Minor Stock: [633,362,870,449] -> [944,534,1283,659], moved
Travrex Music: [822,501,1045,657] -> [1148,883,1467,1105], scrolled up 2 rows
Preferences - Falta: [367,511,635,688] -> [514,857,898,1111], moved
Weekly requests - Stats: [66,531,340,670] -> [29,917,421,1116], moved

———

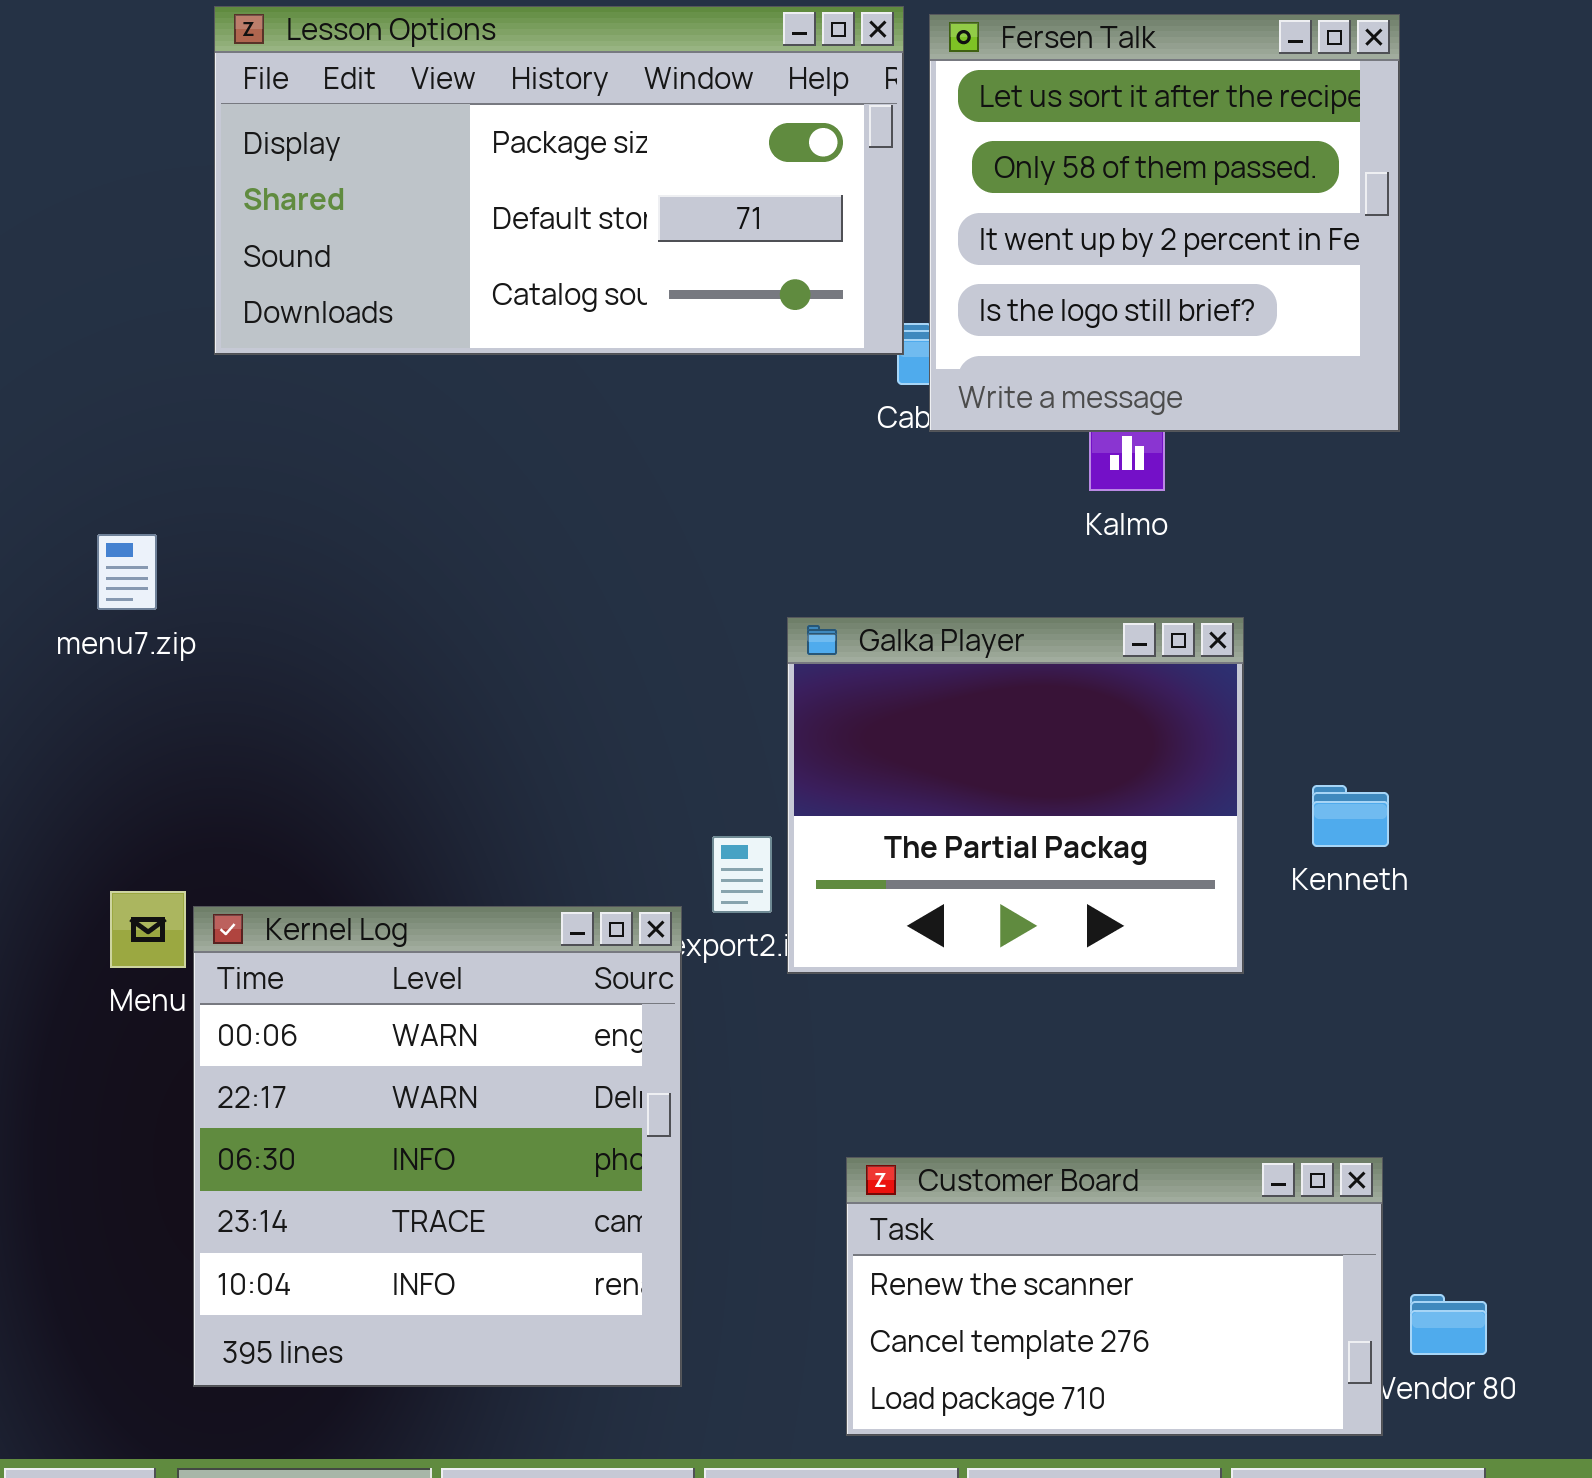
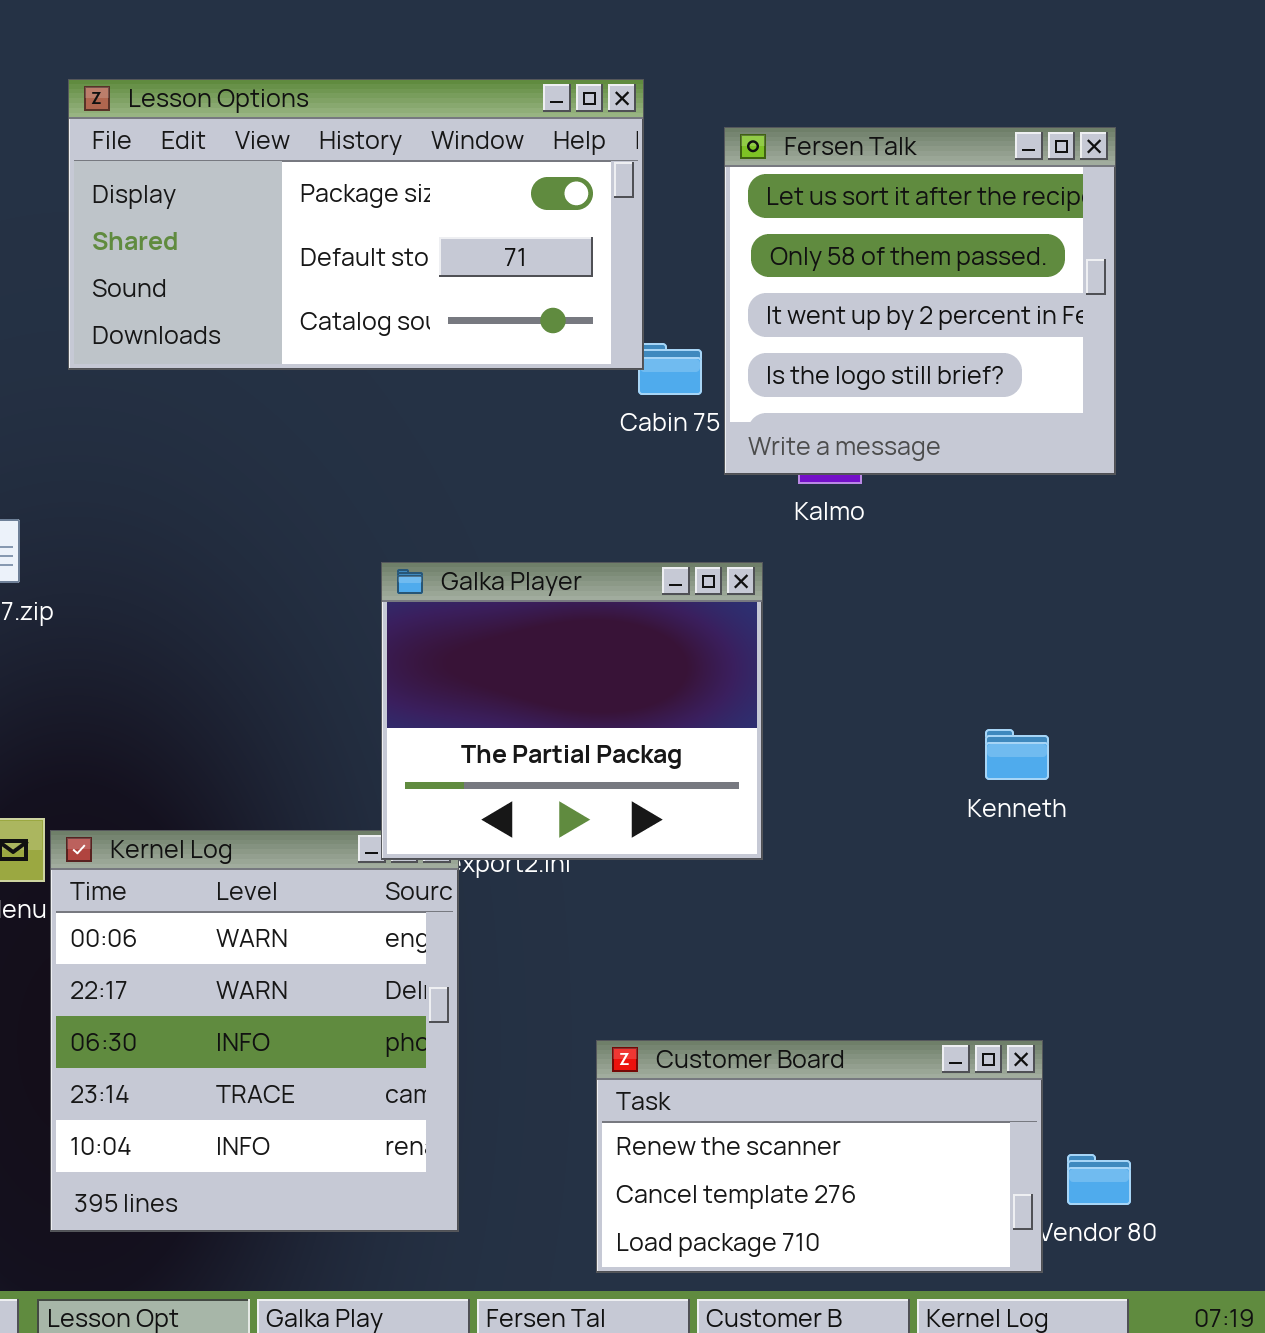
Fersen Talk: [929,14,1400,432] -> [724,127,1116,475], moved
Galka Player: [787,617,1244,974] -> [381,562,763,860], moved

———

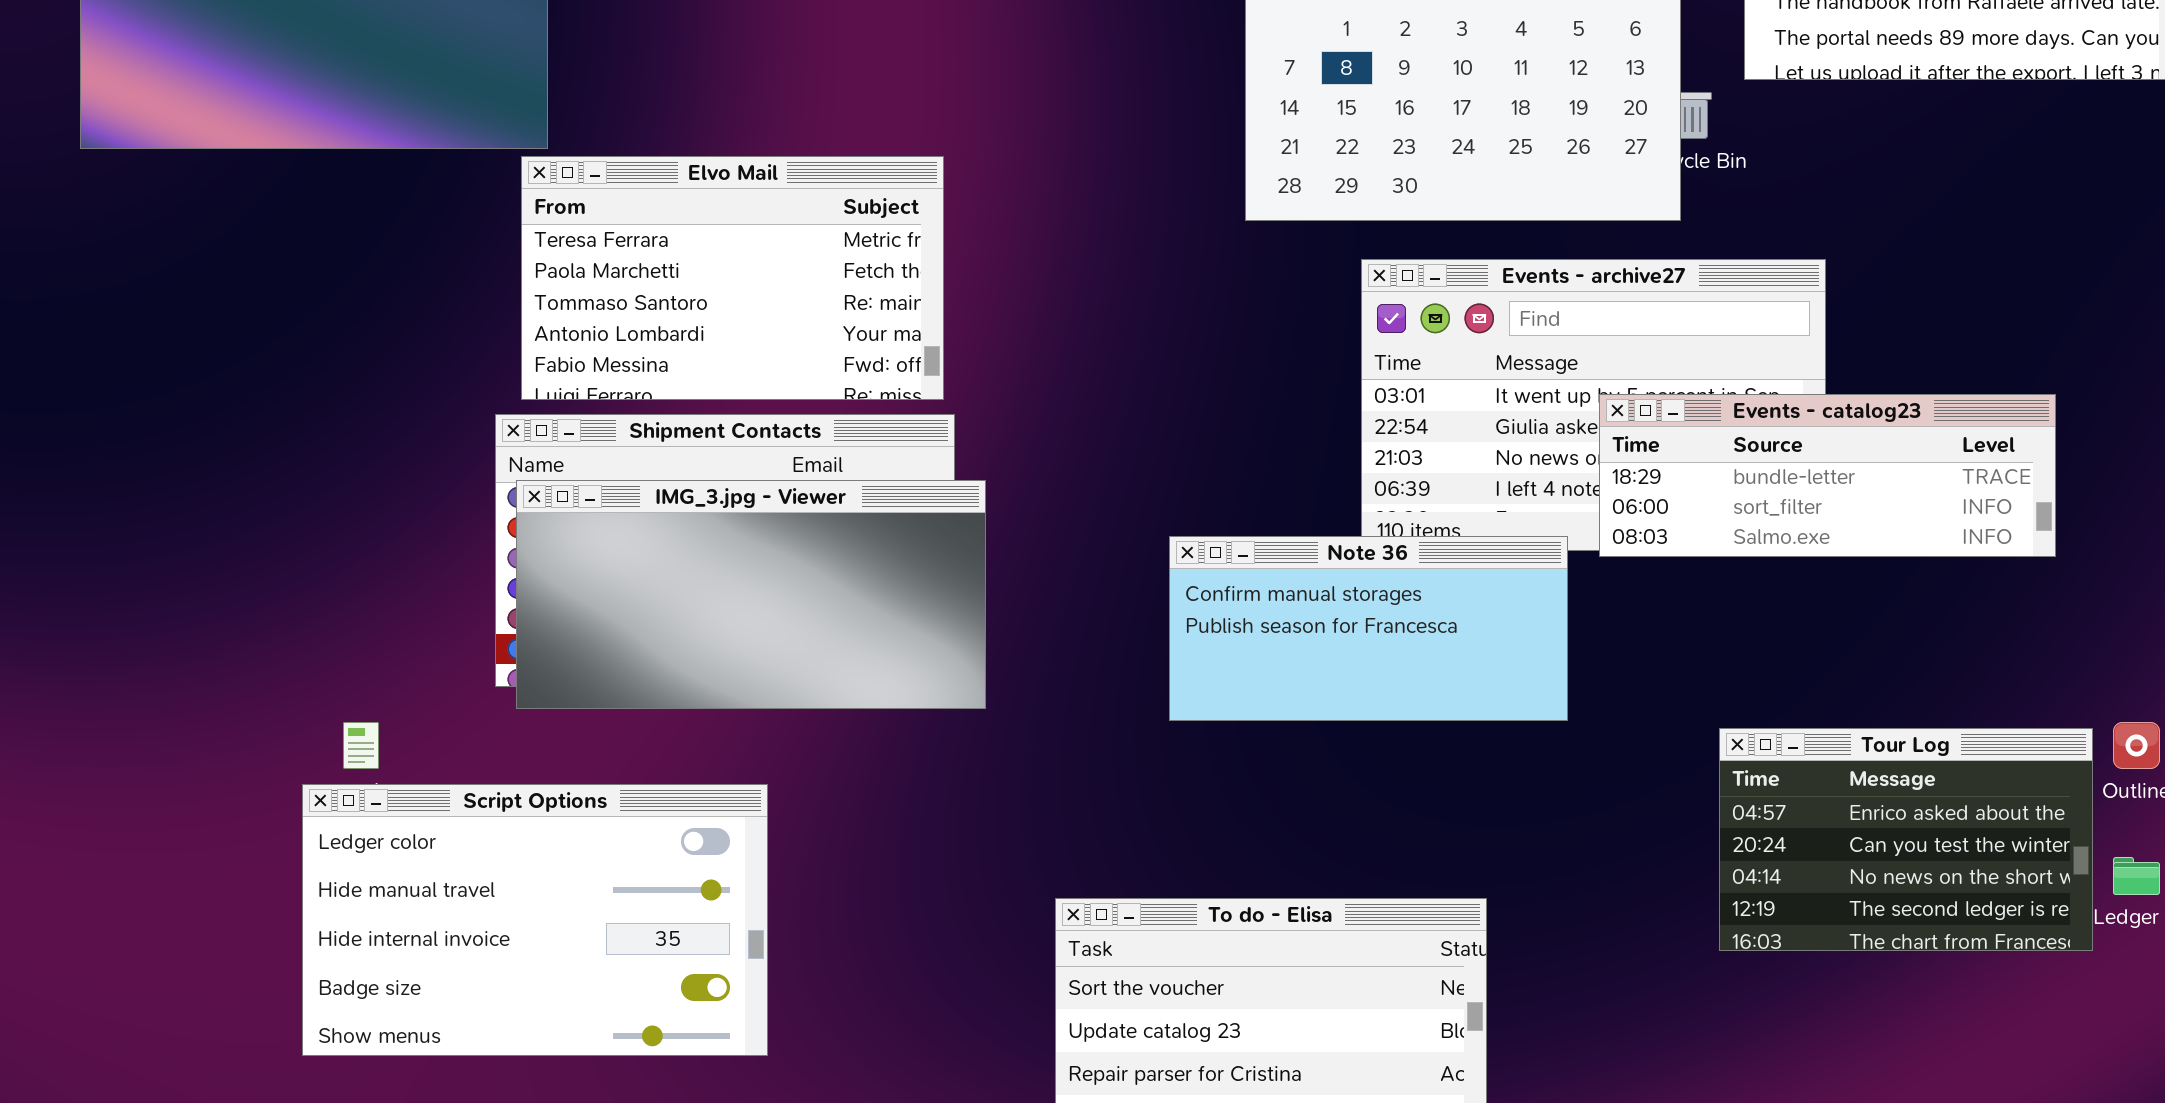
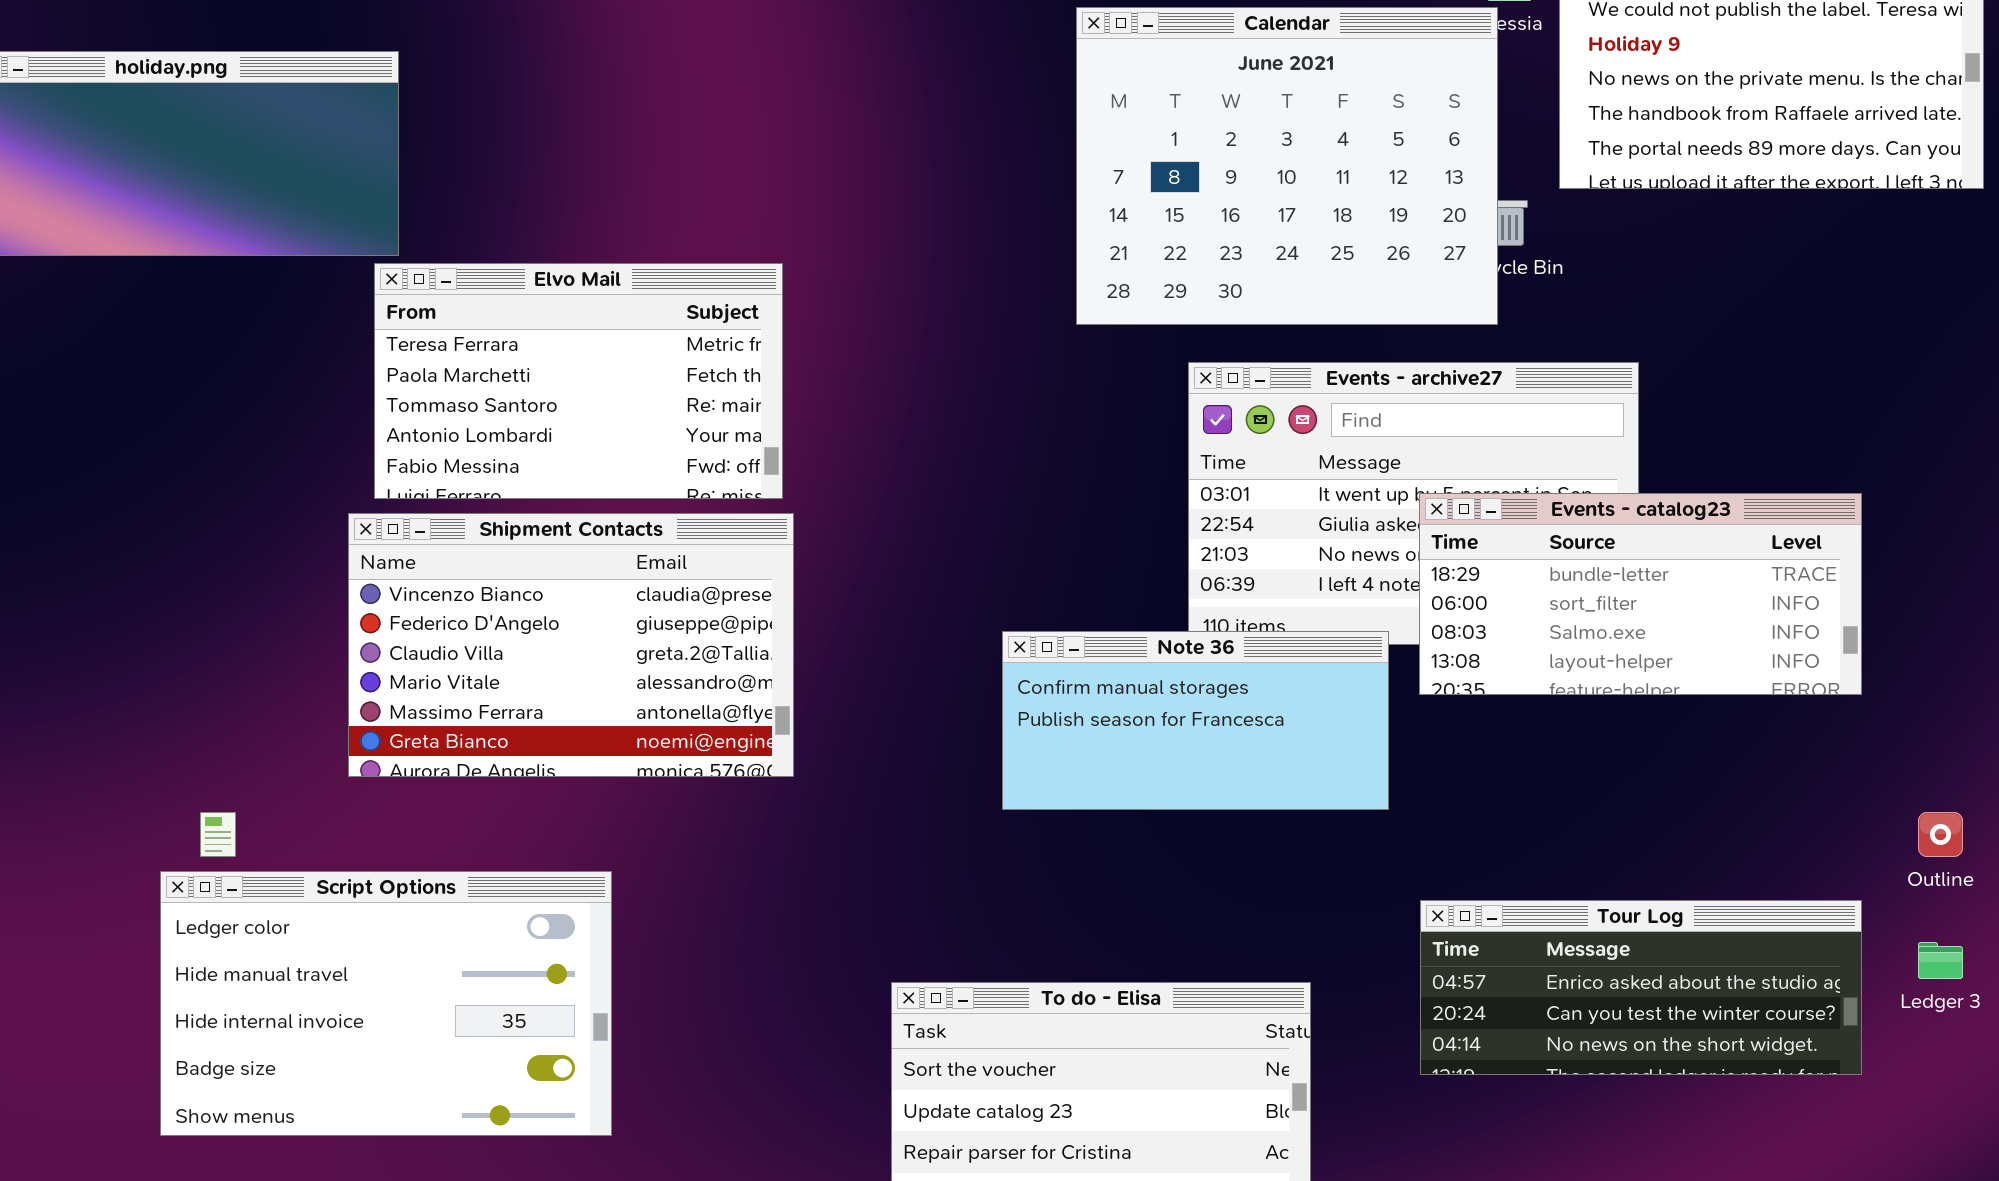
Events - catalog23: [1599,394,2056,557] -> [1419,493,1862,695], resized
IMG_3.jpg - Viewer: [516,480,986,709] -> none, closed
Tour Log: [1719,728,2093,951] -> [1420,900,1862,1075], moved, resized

———

- **DIRECTIONS**:
Locate the word "resized" in the records above, and return each line that has it.

- **TASK SOLUTION**:
Events - catalog23: [1599,394,2056,557] -> [1419,493,1862,695], resized
Tour Log: [1719,728,2093,951] -> [1420,900,1862,1075], moved, resized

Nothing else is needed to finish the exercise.